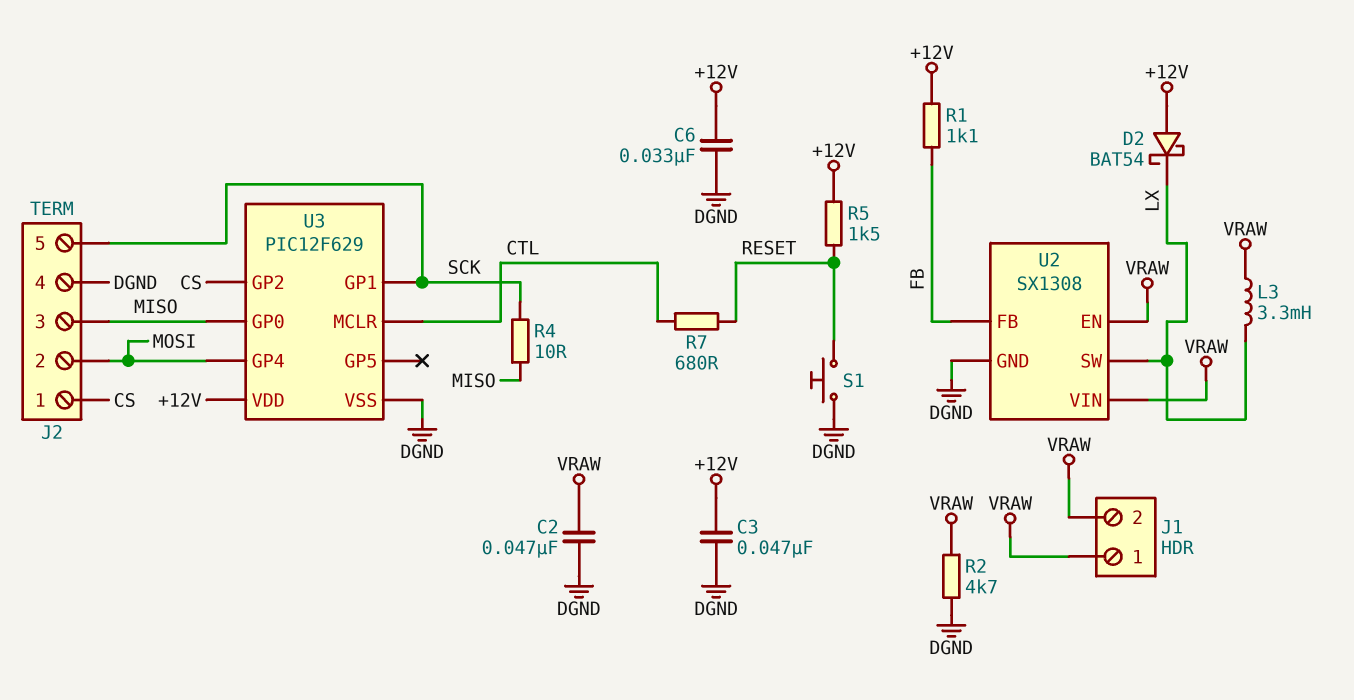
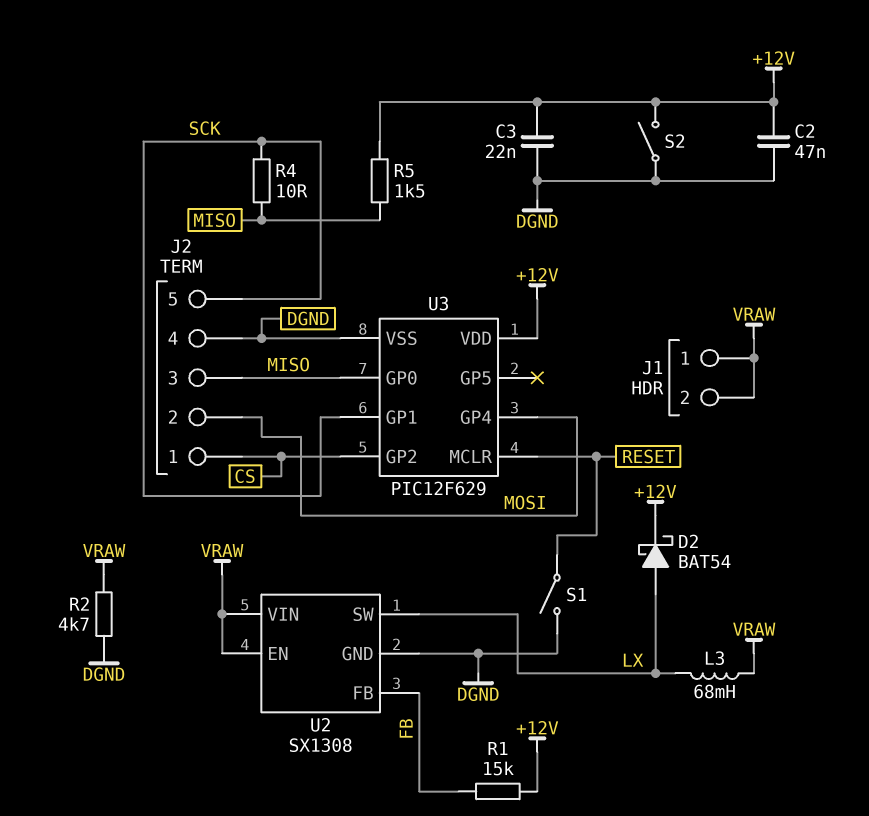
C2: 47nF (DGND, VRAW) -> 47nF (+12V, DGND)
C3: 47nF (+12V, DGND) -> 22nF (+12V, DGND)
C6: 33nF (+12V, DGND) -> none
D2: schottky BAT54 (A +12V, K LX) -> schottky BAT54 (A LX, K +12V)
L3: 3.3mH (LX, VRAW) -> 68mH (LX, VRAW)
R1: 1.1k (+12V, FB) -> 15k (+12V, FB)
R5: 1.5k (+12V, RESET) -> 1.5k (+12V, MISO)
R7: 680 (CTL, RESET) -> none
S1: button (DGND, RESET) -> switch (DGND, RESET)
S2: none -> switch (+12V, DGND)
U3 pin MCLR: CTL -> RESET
::::::::
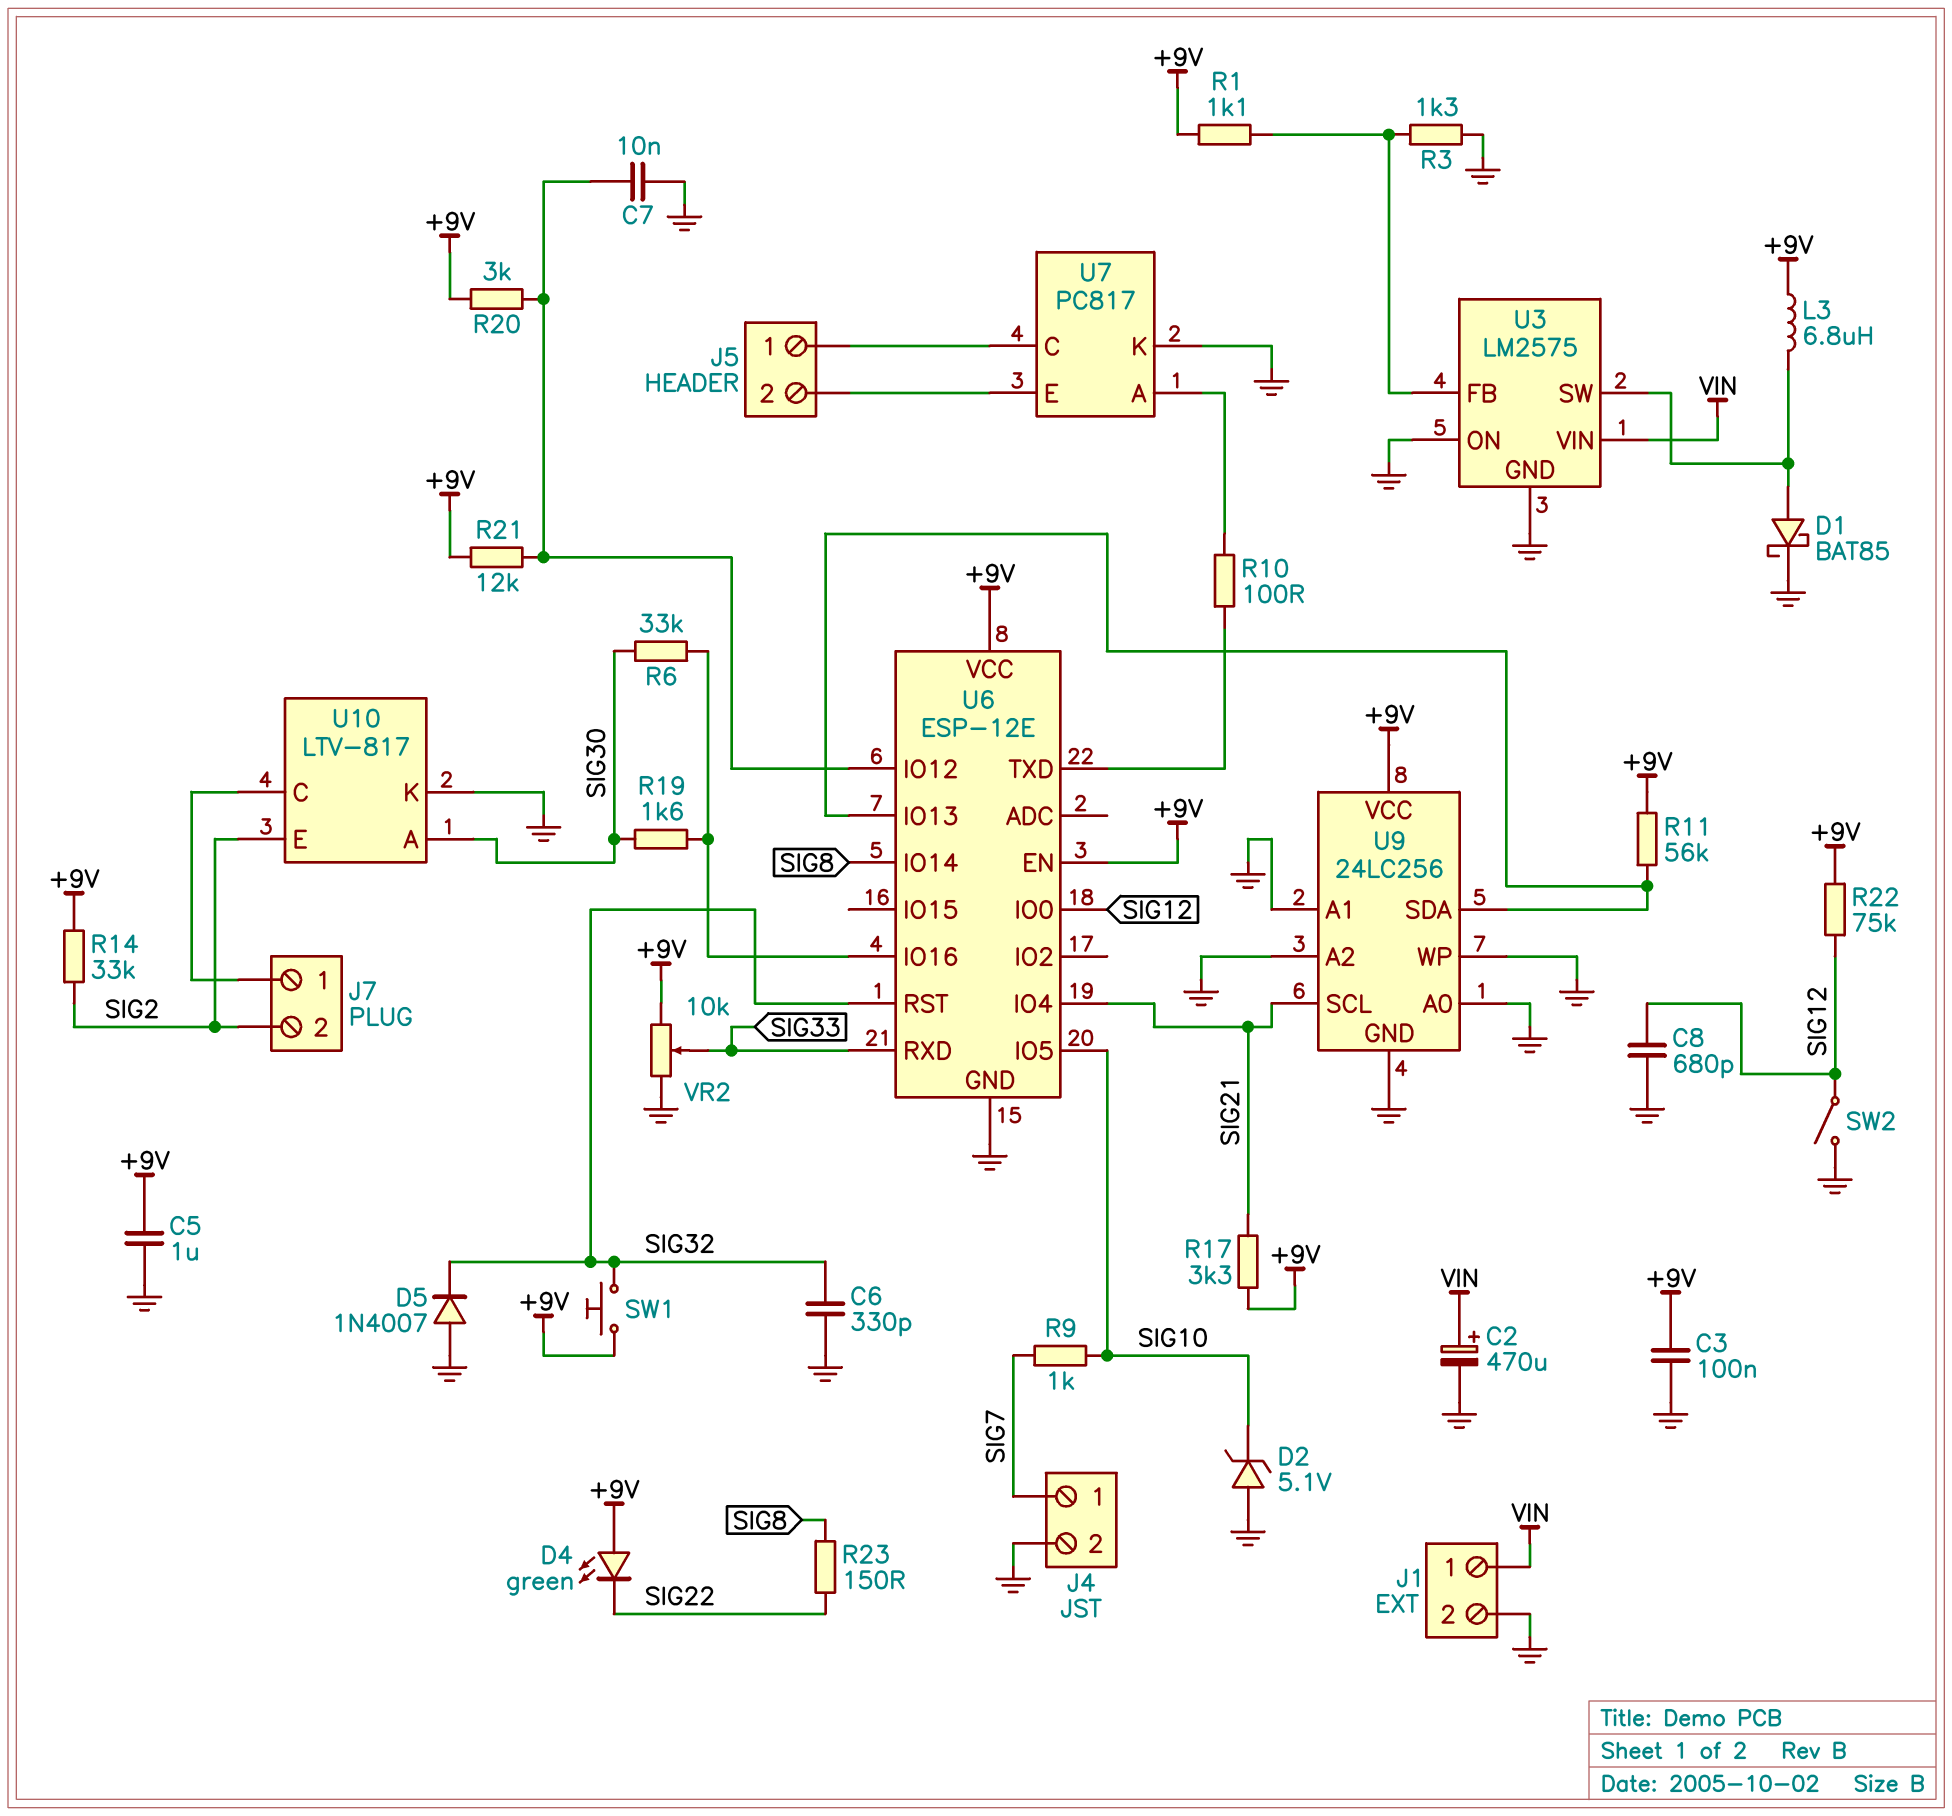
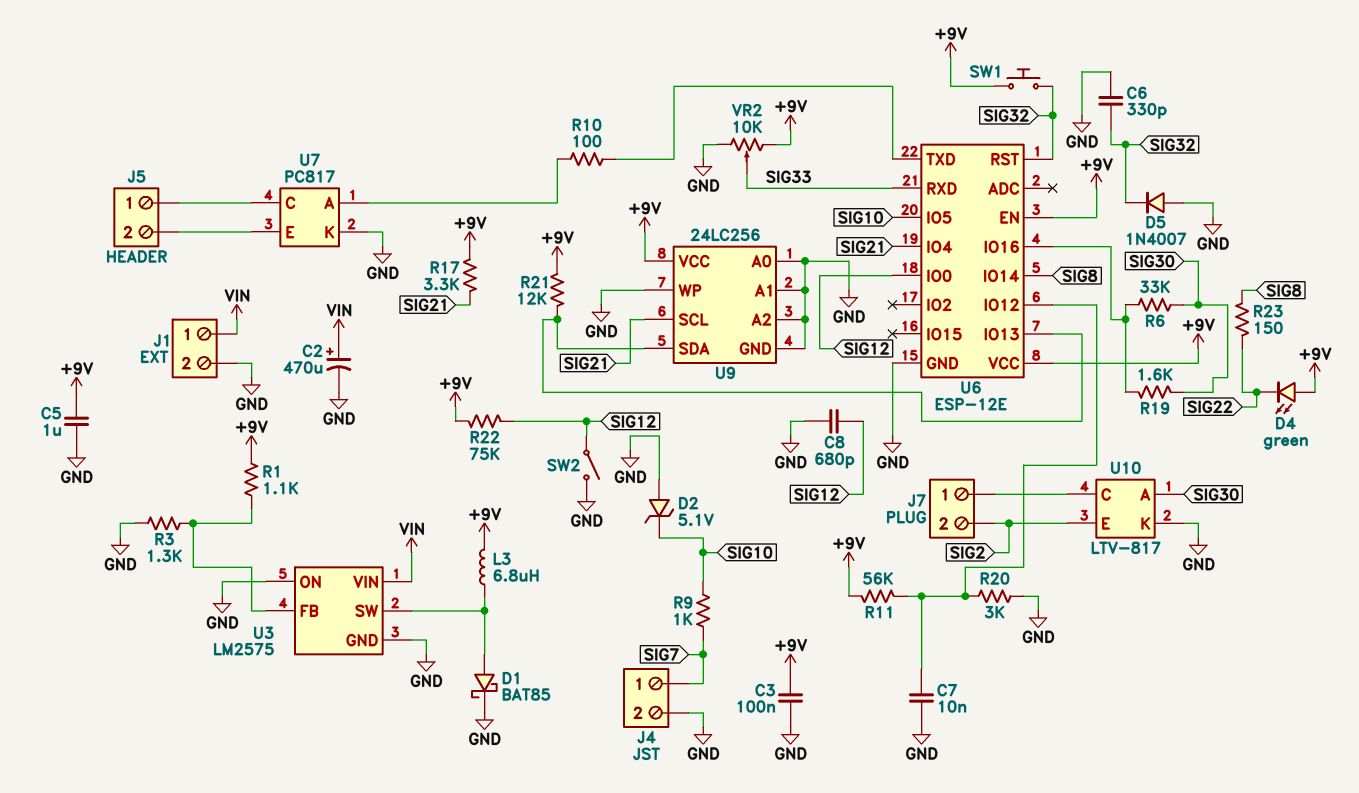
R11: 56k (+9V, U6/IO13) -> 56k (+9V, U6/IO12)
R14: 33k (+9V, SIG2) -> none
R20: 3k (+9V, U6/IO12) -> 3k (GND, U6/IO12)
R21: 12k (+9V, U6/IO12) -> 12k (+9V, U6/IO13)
::::::::
• [Problem to solve] Your answer should consist of all lines above that include the string "switch".

• [Exercise response]
S1: button (DGND, RESET) -> switch (DGND, RESET)
S2: none -> switch (+12V, DGND)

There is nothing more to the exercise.